▶ **Directions**
Copy out, unchanged, every line from the start of the records to the line that contains "grey cone K6 level 1 -> black cone K6 level 1", and stop there.
========================================
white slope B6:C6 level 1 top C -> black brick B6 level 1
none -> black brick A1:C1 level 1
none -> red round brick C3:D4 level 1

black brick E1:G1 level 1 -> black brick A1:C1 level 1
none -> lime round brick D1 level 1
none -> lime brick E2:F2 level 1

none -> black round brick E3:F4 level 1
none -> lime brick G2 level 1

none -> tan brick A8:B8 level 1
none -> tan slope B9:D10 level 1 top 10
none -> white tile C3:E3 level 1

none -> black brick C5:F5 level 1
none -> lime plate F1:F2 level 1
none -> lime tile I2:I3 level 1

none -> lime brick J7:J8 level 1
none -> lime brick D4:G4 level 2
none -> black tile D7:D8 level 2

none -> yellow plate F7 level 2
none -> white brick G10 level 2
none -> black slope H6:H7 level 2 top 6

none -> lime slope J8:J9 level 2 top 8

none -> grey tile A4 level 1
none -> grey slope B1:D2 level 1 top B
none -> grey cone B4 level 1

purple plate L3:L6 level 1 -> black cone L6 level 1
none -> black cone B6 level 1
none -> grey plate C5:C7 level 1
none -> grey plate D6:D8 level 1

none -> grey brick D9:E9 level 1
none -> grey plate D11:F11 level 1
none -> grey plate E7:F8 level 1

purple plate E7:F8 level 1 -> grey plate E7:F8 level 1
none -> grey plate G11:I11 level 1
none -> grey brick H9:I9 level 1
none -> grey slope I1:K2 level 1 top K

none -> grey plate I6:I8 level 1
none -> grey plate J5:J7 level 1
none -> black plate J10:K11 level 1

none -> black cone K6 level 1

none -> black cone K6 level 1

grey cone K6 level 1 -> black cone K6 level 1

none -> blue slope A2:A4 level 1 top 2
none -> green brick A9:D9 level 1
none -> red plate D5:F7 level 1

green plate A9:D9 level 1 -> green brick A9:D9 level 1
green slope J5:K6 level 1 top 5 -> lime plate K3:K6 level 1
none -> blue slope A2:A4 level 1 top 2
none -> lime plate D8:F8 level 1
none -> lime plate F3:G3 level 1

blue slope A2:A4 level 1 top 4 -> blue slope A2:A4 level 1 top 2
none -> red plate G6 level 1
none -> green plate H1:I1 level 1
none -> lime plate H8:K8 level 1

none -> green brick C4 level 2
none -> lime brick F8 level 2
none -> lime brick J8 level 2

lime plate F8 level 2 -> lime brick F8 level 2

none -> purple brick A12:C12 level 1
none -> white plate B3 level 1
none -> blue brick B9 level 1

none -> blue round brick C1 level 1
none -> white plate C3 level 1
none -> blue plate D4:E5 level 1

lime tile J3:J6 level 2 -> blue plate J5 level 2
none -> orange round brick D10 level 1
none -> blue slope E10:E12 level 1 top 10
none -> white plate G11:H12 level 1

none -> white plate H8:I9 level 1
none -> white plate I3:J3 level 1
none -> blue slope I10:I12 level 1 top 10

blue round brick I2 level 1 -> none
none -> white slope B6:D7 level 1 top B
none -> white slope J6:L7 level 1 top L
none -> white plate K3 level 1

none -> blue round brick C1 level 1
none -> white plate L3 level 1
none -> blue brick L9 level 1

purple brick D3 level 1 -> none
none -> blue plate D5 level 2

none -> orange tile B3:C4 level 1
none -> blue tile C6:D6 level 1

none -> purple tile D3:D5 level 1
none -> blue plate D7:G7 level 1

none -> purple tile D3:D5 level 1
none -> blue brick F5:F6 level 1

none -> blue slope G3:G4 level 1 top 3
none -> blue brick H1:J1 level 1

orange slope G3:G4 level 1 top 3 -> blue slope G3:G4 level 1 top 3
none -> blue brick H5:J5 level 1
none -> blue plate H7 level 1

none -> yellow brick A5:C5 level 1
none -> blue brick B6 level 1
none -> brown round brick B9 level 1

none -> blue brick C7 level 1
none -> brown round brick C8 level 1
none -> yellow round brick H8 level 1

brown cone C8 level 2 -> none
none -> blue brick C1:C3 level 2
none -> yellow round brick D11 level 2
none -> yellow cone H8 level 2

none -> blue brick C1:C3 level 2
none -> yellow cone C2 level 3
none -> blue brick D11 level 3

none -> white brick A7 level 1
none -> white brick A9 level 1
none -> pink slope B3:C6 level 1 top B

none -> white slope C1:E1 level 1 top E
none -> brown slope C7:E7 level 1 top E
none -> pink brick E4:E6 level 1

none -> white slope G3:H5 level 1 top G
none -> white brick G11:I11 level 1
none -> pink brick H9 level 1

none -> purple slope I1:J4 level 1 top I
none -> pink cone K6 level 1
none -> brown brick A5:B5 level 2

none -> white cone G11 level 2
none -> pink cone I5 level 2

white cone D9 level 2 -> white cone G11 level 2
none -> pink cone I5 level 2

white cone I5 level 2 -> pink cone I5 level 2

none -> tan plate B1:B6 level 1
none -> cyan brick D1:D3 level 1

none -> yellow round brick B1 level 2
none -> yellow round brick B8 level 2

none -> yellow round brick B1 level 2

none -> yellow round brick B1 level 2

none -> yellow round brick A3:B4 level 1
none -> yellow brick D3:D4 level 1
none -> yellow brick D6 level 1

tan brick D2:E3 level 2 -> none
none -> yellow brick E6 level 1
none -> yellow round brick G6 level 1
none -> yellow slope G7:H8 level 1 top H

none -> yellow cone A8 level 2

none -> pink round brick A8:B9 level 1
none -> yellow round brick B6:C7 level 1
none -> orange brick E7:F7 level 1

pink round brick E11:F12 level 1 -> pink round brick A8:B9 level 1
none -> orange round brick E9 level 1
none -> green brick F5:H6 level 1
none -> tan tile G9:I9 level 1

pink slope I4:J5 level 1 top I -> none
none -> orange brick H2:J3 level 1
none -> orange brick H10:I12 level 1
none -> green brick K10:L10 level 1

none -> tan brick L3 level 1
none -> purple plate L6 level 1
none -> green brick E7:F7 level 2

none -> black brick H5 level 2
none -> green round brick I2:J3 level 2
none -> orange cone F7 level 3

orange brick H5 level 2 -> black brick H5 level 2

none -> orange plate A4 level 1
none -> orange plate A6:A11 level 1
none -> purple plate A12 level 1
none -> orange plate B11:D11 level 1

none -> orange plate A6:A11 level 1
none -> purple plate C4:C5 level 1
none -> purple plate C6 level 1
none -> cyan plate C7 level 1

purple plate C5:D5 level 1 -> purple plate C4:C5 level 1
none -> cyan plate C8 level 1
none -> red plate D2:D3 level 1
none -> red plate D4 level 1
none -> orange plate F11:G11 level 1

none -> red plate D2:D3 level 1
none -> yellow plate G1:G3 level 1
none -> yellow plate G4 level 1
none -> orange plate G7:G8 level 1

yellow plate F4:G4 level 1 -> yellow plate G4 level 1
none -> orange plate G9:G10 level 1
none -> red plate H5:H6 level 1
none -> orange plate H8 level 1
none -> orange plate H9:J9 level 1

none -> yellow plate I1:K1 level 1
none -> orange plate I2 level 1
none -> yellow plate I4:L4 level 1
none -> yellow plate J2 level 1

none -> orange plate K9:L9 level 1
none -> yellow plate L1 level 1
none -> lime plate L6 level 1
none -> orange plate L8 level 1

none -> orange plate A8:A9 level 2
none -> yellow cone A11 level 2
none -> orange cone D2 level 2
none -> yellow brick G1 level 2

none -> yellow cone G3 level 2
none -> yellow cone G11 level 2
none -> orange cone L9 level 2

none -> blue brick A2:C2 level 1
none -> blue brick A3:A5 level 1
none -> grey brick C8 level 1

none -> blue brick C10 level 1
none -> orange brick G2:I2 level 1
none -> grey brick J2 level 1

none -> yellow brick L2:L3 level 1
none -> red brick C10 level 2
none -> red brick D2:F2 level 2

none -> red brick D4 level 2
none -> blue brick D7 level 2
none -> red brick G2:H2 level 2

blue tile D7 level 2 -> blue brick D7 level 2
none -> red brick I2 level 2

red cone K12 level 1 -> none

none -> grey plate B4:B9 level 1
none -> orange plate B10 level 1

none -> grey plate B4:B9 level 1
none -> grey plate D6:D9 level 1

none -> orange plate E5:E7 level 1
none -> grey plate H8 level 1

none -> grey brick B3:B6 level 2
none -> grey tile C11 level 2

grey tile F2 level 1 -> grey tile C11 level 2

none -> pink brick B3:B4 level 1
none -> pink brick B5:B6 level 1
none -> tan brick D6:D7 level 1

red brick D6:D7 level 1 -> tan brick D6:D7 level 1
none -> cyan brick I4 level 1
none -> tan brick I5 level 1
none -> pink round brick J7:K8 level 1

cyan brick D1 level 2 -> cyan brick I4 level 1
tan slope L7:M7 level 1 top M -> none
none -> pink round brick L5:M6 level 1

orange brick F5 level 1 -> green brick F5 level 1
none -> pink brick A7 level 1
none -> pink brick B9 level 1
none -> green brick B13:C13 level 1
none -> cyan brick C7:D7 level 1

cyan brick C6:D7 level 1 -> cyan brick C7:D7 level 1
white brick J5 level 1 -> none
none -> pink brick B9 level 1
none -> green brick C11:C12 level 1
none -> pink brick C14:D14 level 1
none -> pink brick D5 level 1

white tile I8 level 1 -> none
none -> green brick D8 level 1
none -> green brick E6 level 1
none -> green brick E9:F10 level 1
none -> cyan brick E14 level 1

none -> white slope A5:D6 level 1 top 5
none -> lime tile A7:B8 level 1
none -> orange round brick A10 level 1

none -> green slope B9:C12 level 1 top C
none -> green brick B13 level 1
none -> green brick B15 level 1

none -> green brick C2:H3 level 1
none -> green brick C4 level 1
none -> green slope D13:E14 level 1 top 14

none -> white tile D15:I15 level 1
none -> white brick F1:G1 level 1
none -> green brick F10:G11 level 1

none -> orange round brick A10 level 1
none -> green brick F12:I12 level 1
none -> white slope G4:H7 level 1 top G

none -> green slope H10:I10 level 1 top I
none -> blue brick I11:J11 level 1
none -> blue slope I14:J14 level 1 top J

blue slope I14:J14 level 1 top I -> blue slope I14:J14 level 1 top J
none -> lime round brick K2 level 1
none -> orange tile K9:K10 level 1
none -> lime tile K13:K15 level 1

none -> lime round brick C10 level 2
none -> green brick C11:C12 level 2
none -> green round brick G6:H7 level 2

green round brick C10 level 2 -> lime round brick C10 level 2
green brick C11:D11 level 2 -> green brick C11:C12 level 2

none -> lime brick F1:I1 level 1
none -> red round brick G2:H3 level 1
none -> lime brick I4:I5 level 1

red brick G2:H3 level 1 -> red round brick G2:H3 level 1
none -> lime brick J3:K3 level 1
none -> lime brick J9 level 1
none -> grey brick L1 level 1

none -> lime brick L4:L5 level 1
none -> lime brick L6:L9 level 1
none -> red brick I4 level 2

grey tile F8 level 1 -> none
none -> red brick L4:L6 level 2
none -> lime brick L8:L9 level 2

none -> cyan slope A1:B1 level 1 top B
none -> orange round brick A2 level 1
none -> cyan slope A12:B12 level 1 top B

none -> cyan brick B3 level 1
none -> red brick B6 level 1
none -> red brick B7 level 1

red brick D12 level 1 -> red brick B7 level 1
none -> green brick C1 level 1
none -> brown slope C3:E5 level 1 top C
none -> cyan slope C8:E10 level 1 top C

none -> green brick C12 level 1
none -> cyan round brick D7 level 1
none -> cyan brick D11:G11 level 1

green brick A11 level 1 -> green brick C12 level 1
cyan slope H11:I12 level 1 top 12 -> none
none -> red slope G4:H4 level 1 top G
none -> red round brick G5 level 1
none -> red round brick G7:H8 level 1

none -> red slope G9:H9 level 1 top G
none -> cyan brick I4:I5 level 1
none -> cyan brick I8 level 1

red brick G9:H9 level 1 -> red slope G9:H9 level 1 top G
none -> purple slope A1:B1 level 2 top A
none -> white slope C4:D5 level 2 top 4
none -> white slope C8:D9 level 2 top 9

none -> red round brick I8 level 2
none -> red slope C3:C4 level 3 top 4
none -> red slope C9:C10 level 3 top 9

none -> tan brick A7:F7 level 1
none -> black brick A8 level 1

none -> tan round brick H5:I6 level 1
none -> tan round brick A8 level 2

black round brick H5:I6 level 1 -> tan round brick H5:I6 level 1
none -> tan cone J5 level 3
========================================
▶ **Answer space**
white slope B6:C6 level 1 top C -> black brick B6 level 1
none -> black brick A1:C1 level 1
none -> red round brick C3:D4 level 1

black brick E1:G1 level 1 -> black brick A1:C1 level 1
none -> lime round brick D1 level 1
none -> lime brick E2:F2 level 1

none -> black round brick E3:F4 level 1
none -> lime brick G2 level 1

none -> tan brick A8:B8 level 1
none -> tan slope B9:D10 level 1 top 10
none -> white tile C3:E3 level 1

none -> black brick C5:F5 level 1
none -> lime plate F1:F2 level 1
none -> lime tile I2:I3 level 1

none -> lime brick J7:J8 level 1
none -> lime brick D4:G4 level 2
none -> black tile D7:D8 level 2

none -> yellow plate F7 level 2
none -> white brick G10 level 2
none -> black slope H6:H7 level 2 top 6

none -> lime slope J8:J9 level 2 top 8

none -> grey tile A4 level 1
none -> grey slope B1:D2 level 1 top B
none -> grey cone B4 level 1

purple plate L3:L6 level 1 -> black cone L6 level 1
none -> black cone B6 level 1
none -> grey plate C5:C7 level 1
none -> grey plate D6:D8 level 1

none -> grey brick D9:E9 level 1
none -> grey plate D11:F11 level 1
none -> grey plate E7:F8 level 1

purple plate E7:F8 level 1 -> grey plate E7:F8 level 1
none -> grey plate G11:I11 level 1
none -> grey brick H9:I9 level 1
none -> grey slope I1:K2 level 1 top K

none -> grey plate I6:I8 level 1
none -> grey plate J5:J7 level 1
none -> black plate J10:K11 level 1

none -> black cone K6 level 1

none -> black cone K6 level 1

grey cone K6 level 1 -> black cone K6 level 1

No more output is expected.